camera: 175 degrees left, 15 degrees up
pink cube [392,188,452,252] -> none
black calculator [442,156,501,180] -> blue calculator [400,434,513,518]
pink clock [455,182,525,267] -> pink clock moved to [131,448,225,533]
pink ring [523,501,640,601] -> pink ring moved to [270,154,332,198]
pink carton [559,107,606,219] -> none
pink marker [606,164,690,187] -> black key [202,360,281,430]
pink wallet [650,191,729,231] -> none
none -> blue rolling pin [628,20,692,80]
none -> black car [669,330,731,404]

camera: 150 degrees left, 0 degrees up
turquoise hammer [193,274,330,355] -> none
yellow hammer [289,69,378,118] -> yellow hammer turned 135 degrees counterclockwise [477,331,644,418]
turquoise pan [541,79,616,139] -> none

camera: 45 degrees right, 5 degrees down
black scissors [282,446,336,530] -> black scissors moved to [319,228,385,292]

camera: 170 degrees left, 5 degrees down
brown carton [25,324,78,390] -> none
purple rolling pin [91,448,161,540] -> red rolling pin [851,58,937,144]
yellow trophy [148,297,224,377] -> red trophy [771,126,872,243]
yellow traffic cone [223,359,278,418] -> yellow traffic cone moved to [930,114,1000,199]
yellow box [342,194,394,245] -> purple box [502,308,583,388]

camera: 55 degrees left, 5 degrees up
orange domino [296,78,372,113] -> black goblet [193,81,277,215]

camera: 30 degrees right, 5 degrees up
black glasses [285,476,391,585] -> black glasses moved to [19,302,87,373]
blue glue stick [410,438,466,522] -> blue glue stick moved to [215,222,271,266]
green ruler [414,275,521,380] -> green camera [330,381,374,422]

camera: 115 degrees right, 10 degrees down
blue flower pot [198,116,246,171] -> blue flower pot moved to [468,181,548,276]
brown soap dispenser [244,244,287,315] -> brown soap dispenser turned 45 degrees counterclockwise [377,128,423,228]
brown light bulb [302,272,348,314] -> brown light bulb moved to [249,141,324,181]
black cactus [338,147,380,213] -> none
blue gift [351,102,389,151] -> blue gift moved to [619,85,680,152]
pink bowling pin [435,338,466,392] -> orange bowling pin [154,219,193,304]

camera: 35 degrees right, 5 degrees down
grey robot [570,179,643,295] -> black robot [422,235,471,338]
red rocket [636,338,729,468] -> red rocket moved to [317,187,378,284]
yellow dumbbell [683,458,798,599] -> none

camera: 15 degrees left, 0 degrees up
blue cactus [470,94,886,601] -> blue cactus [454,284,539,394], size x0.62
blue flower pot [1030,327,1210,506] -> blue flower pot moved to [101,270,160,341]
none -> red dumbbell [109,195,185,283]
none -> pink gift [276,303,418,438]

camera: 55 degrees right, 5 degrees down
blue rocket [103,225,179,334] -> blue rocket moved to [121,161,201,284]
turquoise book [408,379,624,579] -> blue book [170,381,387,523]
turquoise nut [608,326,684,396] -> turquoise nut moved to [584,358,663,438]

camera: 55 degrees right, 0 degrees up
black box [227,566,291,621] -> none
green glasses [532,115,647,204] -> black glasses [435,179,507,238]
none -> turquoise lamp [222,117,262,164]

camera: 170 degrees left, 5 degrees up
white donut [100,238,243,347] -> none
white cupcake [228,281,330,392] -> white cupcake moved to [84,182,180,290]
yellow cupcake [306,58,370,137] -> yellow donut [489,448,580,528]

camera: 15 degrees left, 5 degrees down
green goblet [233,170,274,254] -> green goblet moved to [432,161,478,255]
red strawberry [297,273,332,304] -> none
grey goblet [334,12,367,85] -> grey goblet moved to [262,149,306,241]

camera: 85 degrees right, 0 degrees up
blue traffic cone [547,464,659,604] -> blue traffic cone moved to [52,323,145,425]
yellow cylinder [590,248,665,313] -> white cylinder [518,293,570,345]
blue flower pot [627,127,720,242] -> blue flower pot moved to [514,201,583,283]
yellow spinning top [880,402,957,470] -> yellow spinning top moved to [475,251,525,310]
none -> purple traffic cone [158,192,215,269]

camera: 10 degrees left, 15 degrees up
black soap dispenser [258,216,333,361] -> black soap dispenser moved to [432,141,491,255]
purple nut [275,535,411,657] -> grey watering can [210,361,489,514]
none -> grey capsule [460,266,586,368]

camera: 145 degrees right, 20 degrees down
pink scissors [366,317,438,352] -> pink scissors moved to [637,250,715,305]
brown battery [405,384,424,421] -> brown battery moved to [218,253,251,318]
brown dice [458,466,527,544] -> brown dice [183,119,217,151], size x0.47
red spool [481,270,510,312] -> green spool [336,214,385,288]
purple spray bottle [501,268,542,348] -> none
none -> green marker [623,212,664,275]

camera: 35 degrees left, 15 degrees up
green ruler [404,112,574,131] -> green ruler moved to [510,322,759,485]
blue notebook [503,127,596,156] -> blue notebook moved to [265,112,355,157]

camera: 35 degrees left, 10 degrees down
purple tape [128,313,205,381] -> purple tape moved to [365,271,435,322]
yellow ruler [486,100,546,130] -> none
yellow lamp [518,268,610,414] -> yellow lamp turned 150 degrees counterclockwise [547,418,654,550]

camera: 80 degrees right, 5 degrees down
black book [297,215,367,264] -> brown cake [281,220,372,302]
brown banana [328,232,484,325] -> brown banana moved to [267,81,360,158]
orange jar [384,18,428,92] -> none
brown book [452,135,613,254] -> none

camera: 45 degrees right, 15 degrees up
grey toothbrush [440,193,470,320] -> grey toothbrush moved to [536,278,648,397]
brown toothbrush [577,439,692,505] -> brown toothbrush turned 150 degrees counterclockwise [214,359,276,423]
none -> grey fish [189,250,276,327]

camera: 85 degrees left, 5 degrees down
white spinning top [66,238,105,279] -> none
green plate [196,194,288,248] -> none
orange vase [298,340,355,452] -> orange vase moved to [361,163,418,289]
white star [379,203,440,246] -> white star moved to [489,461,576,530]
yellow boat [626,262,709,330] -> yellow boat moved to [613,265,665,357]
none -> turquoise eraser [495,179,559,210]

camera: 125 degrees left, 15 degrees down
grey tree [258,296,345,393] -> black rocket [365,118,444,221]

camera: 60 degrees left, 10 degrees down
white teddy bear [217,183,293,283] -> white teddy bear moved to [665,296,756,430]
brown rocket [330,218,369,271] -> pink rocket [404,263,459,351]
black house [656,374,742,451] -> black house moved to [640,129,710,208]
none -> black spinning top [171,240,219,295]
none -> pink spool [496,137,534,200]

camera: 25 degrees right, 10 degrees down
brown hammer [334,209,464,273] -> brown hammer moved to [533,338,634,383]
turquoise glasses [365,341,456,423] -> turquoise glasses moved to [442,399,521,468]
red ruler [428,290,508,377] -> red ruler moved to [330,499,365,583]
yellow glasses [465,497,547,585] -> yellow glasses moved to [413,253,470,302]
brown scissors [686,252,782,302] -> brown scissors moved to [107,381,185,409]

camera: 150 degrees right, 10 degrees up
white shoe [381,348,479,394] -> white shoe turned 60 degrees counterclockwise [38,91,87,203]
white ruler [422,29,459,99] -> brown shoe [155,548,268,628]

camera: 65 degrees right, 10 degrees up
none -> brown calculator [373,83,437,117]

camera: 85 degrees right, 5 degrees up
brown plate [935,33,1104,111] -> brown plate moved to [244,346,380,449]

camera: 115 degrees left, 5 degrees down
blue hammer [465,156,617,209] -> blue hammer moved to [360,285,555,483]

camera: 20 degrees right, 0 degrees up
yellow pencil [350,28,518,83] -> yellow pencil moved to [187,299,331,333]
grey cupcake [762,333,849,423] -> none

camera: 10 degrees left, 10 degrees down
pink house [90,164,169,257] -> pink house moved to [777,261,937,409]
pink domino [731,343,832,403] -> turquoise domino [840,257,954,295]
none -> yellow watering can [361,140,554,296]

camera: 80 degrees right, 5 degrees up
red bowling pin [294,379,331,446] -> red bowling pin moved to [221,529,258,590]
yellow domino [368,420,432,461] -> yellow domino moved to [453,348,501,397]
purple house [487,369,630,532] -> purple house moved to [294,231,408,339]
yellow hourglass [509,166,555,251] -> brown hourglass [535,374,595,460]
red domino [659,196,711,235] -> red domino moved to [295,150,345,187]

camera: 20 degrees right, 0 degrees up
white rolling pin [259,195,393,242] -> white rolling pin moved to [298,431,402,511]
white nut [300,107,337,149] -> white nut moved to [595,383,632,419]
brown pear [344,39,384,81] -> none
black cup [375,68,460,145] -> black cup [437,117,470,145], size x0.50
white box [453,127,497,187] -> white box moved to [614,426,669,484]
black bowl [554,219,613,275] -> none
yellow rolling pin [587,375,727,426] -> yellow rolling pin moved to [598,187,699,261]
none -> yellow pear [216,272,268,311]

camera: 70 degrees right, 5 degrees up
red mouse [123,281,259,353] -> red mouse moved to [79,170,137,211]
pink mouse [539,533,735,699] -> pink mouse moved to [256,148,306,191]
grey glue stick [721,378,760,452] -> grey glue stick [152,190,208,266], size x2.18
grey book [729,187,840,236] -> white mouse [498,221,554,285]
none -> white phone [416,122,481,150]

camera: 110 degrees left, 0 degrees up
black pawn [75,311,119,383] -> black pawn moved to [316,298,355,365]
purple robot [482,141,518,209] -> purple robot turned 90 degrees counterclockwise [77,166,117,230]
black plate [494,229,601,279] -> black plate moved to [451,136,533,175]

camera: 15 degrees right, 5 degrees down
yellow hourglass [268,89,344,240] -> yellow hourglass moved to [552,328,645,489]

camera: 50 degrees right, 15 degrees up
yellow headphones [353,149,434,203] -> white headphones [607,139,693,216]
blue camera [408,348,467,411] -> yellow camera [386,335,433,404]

■ ■ ■ ■ ■

[Aim of the task] The lines to copy run from the first line of the entries to the line containing "pink wallet [650,191,729,231] -> none"; copy them exactly and output nothing else.

[Result for this exercise]
camera: 175 degrees left, 15 degrees up
pink cube [392,188,452,252] -> none
black calculator [442,156,501,180] -> blue calculator [400,434,513,518]
pink clock [455,182,525,267] -> pink clock moved to [131,448,225,533]
pink ring [523,501,640,601] -> pink ring moved to [270,154,332,198]
pink carton [559,107,606,219] -> none
pink marker [606,164,690,187] -> black key [202,360,281,430]
pink wallet [650,191,729,231] -> none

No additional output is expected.